* Data
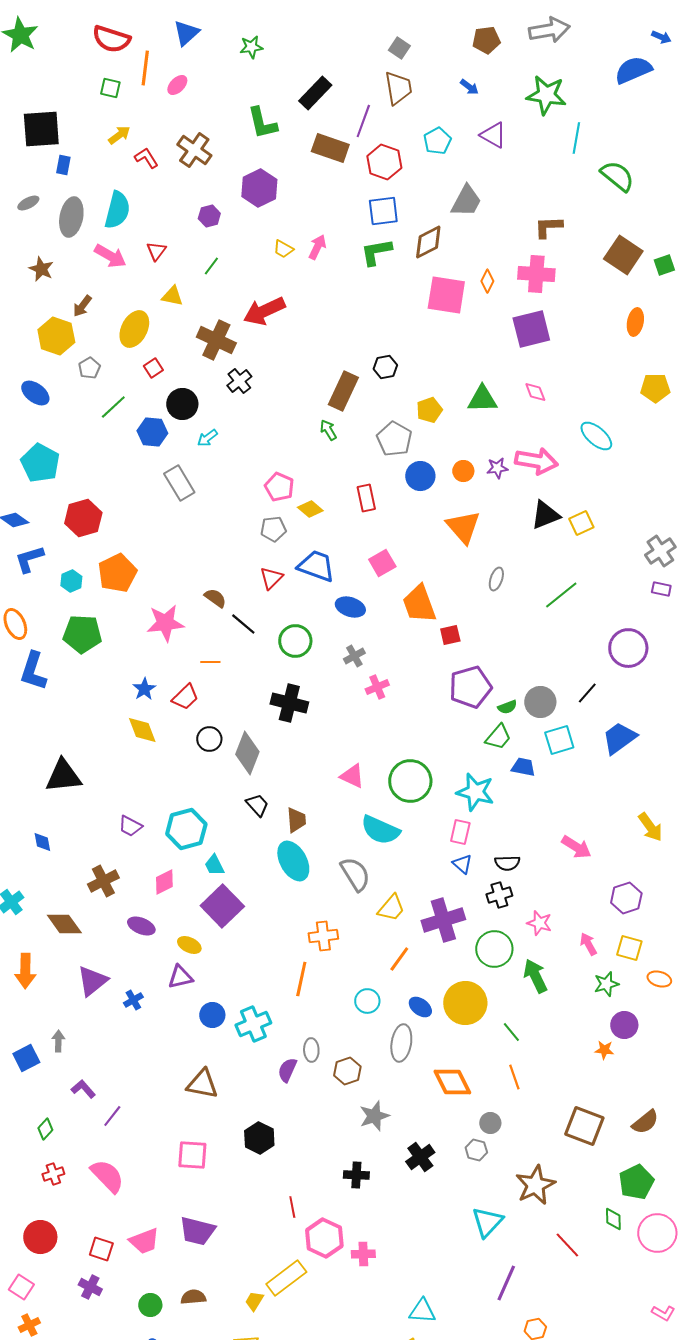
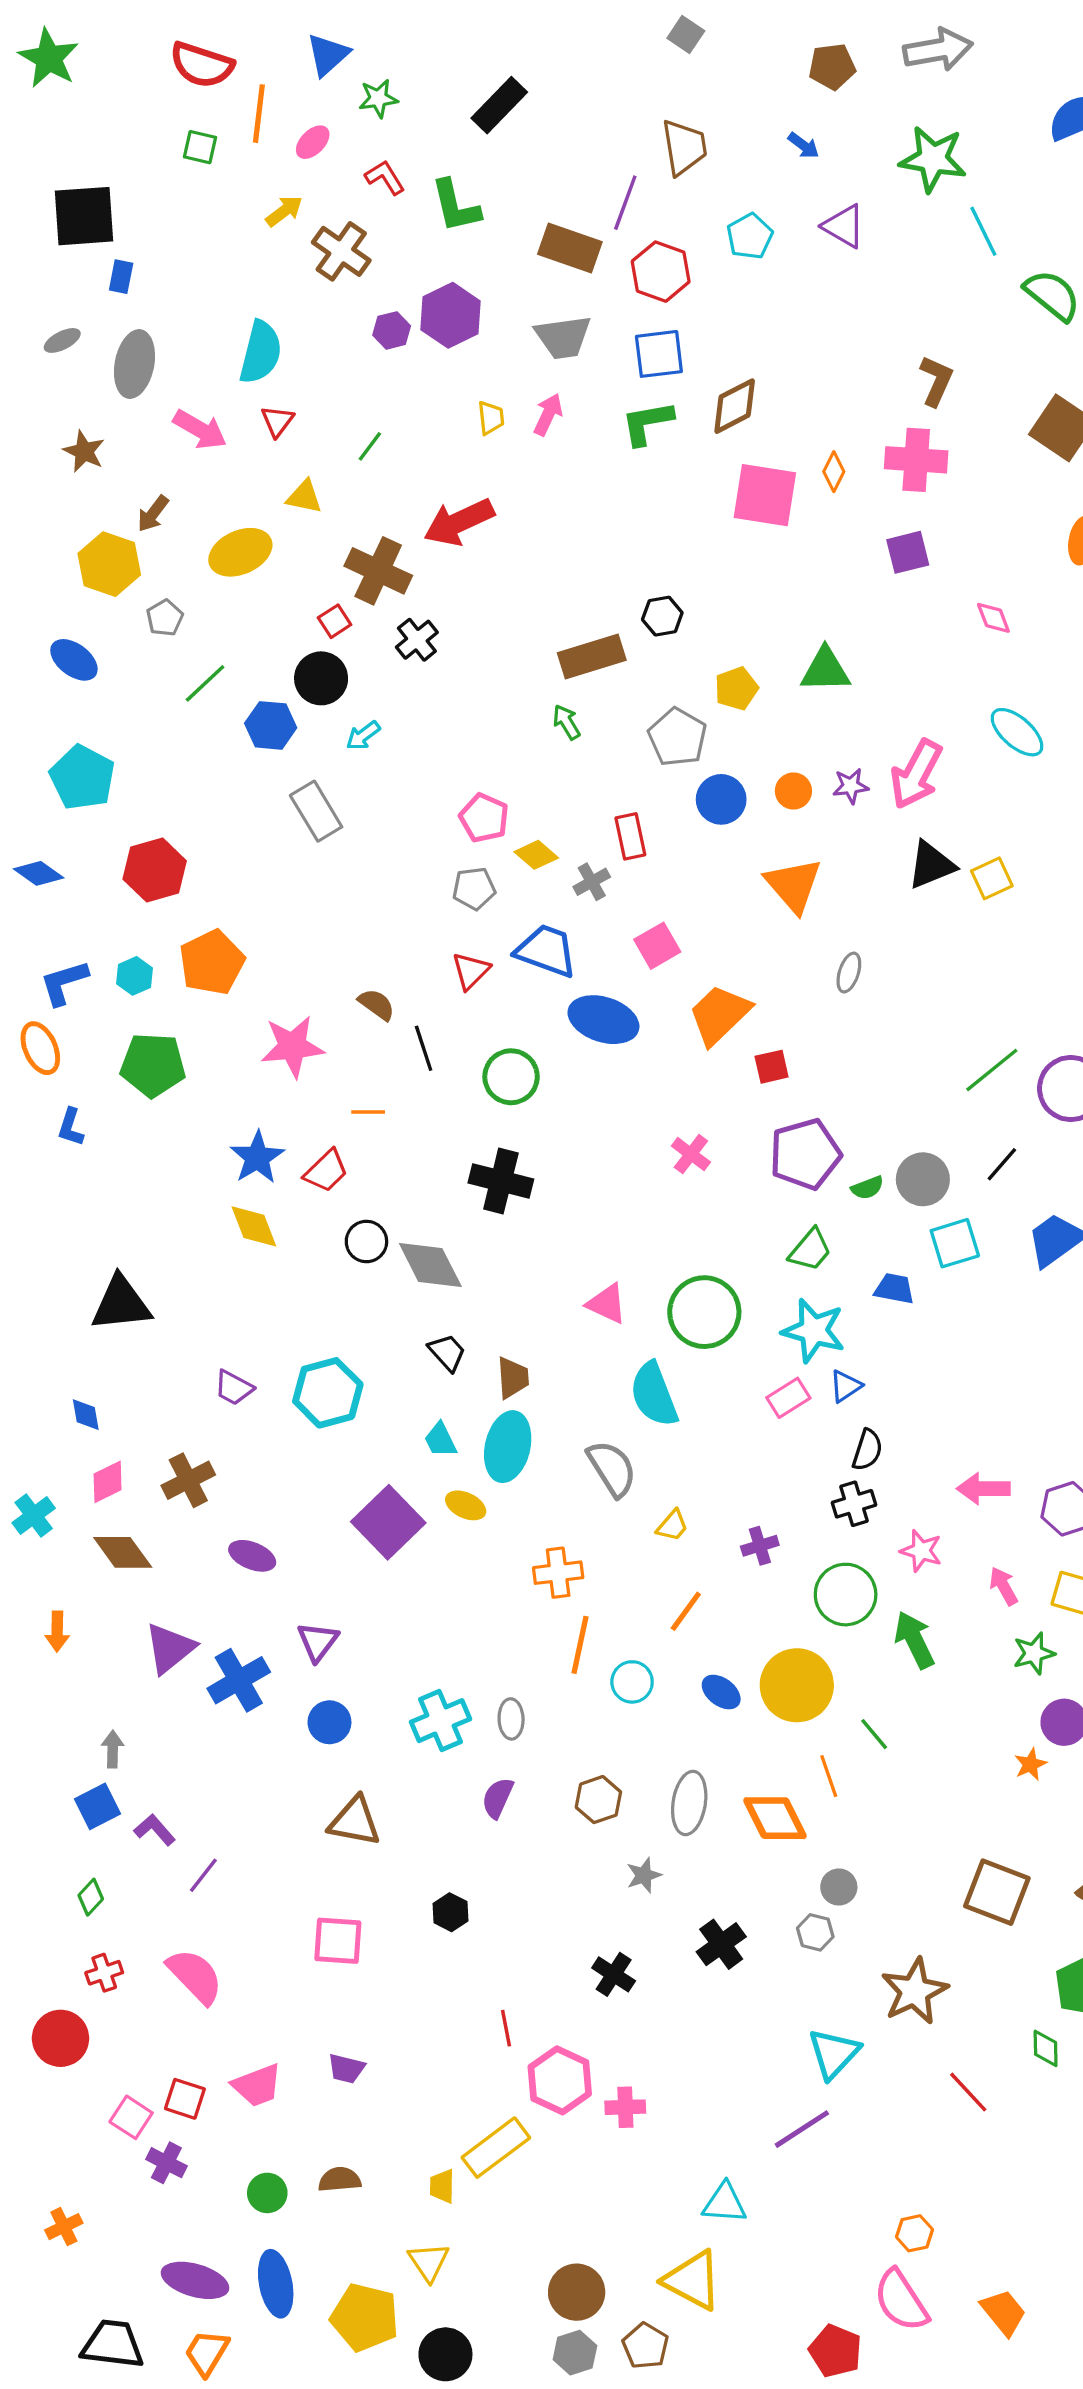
green star: (251, 47) -> (378, 98), moved
gray square: (399, 48) -> (686, 35), moved
black rectangle: (315, 93) -> (499, 105), moved
yellow arrow: (119, 135) -> (284, 211), moved
cyan line: (576, 138) -> (983, 231), turned -36
red L-shape: (146, 158) -> (385, 177), moved
gray trapezoid: (466, 201) -> (563, 337), moved, turned 54
cyan semicircle: (117, 210) -> (261, 352), moved
purple hexagon: (209, 216) -> (392, 330), moved
brown L-shape: (548, 227) -> (936, 381), turned 116
yellow trapezoid: (283, 249) -> (491, 418), turned -125
yellow ellipse: (134, 329) -> (240, 552), turned 39
purple square: (531, 329) -> (908, 552), size x0.7
red square: (153, 368) -> (335, 621), moved
brown rectangle: (343, 391) -> (592, 657), turned 48
pink diamond: (535, 392) -> (993, 618), moved
pink arrow: (536, 461) -> (916, 774), turned 108
blue L-shape: (29, 559) -> (64, 983), moved
green line: (561, 595) -> (992, 1070), moved
orange trapezoid: (419, 604) -> (719, 1015), turned 66
blue ellipse: (350, 607) -> (603, 1020), size x1.4
black line: (243, 624) -> (424, 1048), turned 32
gray cross: (354, 656) -> (592, 882), moved
blue L-shape: (33, 671) -> (71, 1127), size x0.6
pink cross: (377, 687) -> (691, 1154), moved, turned -30
blue star: (144, 689) -> (257, 1157), size x1.4
green trapezoid: (498, 737) -> (810, 1250), moved
gray diamond: (247, 753) -> (430, 1265), turned -48
cyan semicircle: (380, 830) -> (654, 1394), turned 45
pink rectangle: (460, 832) -> (788, 1398), turned 45
pink arrow: (576, 847) -> (983, 1489), moved, turned 148
cyan ellipse: (293, 861) -> (508, 1447), turned 42
black semicircle: (507, 863) -> (867, 1450), turned -70
blue triangle: (462, 864) -> (846, 1386), moved, turned 45
cyan trapezoid: (214, 865) -> (440, 1440), moved
pink diamond: (164, 882) -> (108, 1482), moved
yellow trapezoid: (391, 908) -> (672, 1526), size x0.7
purple cross: (443, 920) -> (760, 1546), size x0.5
yellow ellipse: (189, 945) -> (466, 1505), moved
orange arrow: (25, 971) -> (57, 1631), size x0.7
purple triangle: (180, 977) -> (318, 1642), turned -40
orange line: (301, 979) -> (580, 1645), moved
blue cross: (133, 1000) -> (239, 1680), size x1.8
blue circle: (212, 1015) -> (329, 1722), moved
gray ellipse: (401, 1043) -> (689, 1803), moved
gray ellipse: (311, 1050) -> (511, 1719), moved
orange star: (604, 1050) -> (1030, 1764), turned -30
blue square: (26, 1058) -> (97, 1806), moved
orange line: (514, 1077) -> (829, 1776), moved
gray star: (374, 1116) -> (644, 1875), size x0.7
black hexagon: (259, 1138) -> (451, 1912), size x0.7
black cross: (356, 1175) -> (614, 1974), turned 30
purple trapezoid: (197, 1231) -> (346, 2069), size x0.6
red circle: (40, 1237) -> (61, 2038), moved
purple line: (506, 1283) -> (802, 2129), moved, turned 33
pink square: (21, 1287) -> (131, 2117), moved
yellow trapezoid: (254, 1301) -> (442, 2186), turned -30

* The task
Your task for the entries above: copy exactly the span starting with the line with "purple hexagon: (209, 216)" and going on through the line with "blue L-shape: (29, 559) -> (64, 983), moved", both lines included, and nothing else.

* Solution to this task
purple hexagon: (209, 216) -> (392, 330), moved
brown L-shape: (548, 227) -> (936, 381), turned 116
yellow trapezoid: (283, 249) -> (491, 418), turned -125
yellow ellipse: (134, 329) -> (240, 552), turned 39
purple square: (531, 329) -> (908, 552), size x0.7
red square: (153, 368) -> (335, 621), moved
brown rectangle: (343, 391) -> (592, 657), turned 48
pink diamond: (535, 392) -> (993, 618), moved
pink arrow: (536, 461) -> (916, 774), turned 108
blue L-shape: (29, 559) -> (64, 983), moved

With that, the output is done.